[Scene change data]
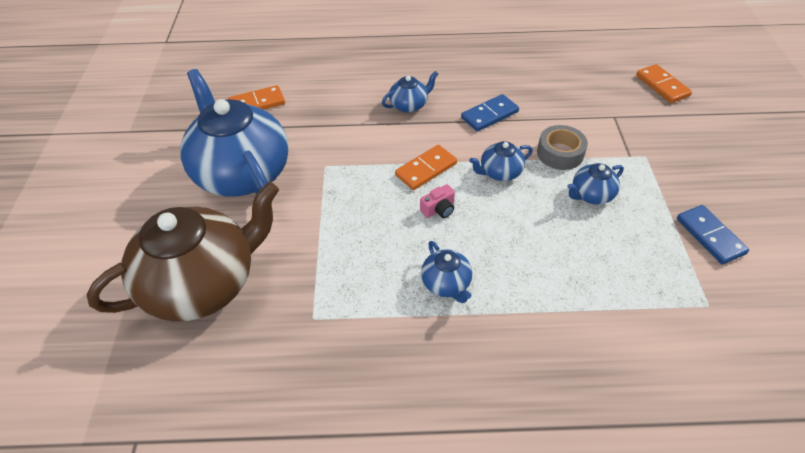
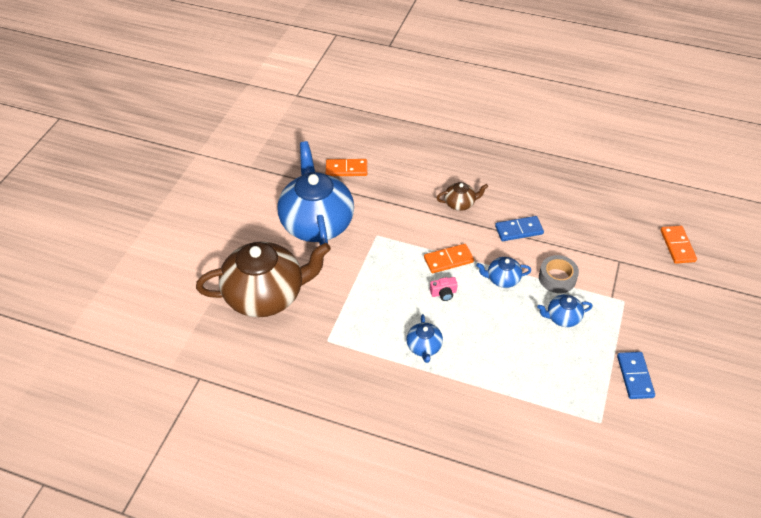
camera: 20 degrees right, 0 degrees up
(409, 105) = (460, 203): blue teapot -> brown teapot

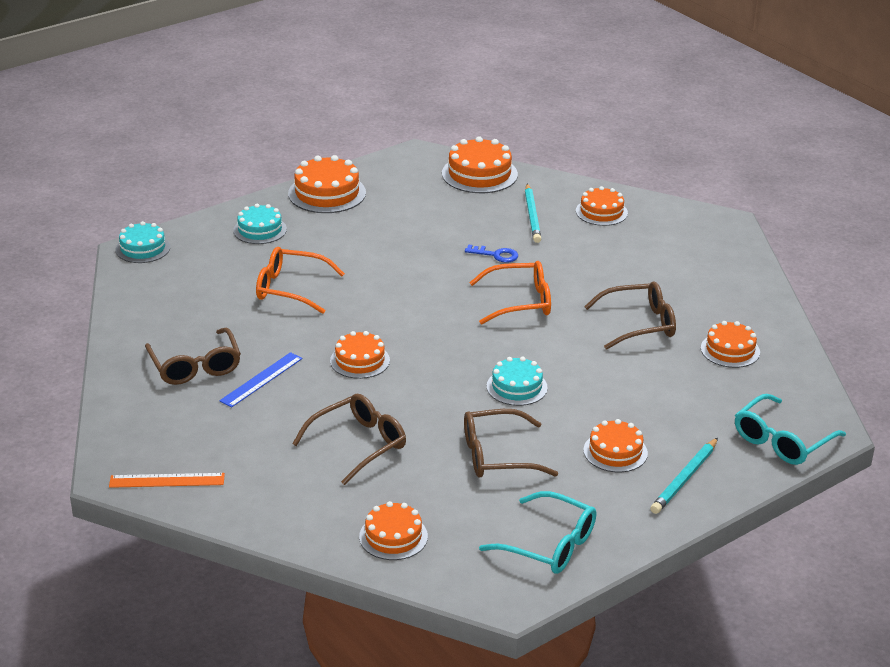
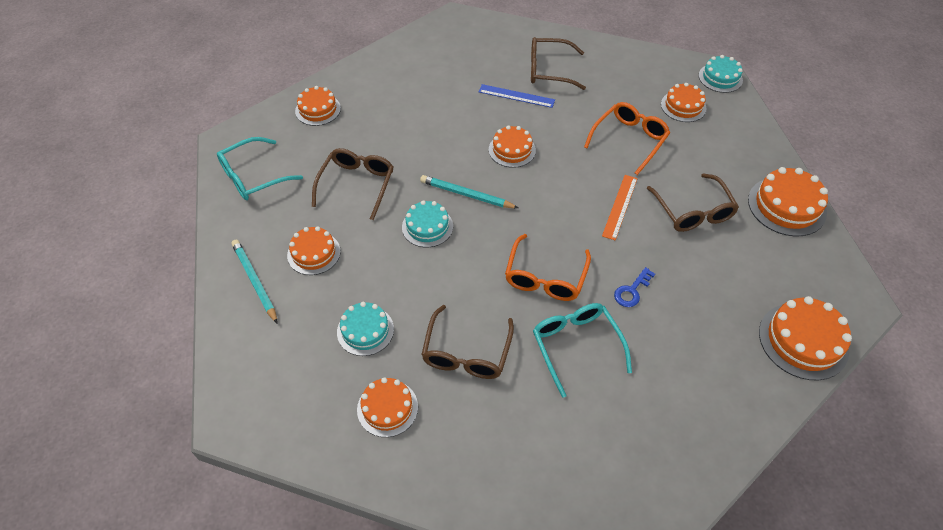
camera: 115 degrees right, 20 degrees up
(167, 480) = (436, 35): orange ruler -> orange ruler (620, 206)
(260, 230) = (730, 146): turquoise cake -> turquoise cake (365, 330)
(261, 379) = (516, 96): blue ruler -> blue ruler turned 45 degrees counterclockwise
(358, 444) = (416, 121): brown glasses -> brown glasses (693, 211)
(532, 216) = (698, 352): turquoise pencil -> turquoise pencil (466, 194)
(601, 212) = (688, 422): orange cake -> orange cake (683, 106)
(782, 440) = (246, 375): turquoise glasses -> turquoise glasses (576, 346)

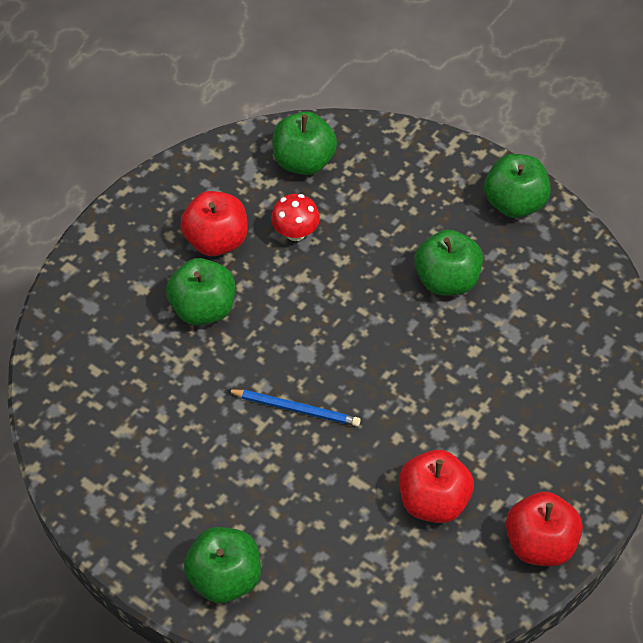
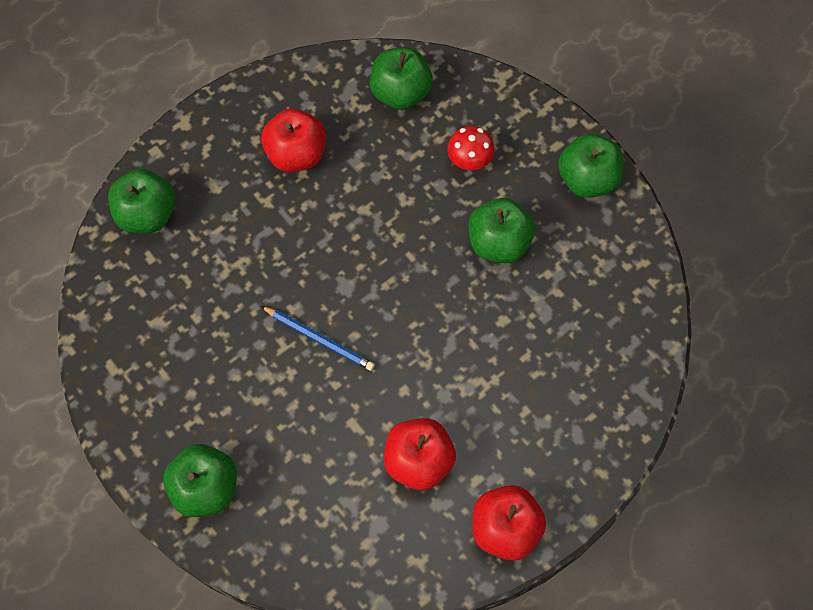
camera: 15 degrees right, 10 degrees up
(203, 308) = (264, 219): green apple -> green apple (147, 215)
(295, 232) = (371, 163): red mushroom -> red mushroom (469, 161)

__Required action__.
Exclude all pictures and return precisely the lines from the one containing "(358, 444) = (416, 121): brown" through the closing line of the data.

__Result__.
(358, 444) = (416, 121): brown glasses -> brown glasses (693, 211)
(532, 216) = (698, 352): turquoise pencil -> turquoise pencil (466, 194)
(601, 212) = (688, 422): orange cake -> orange cake (683, 106)
(782, 440) = (246, 375): turquoise glasses -> turquoise glasses (576, 346)

camera: 15 degrees right, 10 degrees up
(203, 308) = (264, 219): green apple -> green apple (147, 215)
(295, 232) = (371, 163): red mushroom -> red mushroom (469, 161)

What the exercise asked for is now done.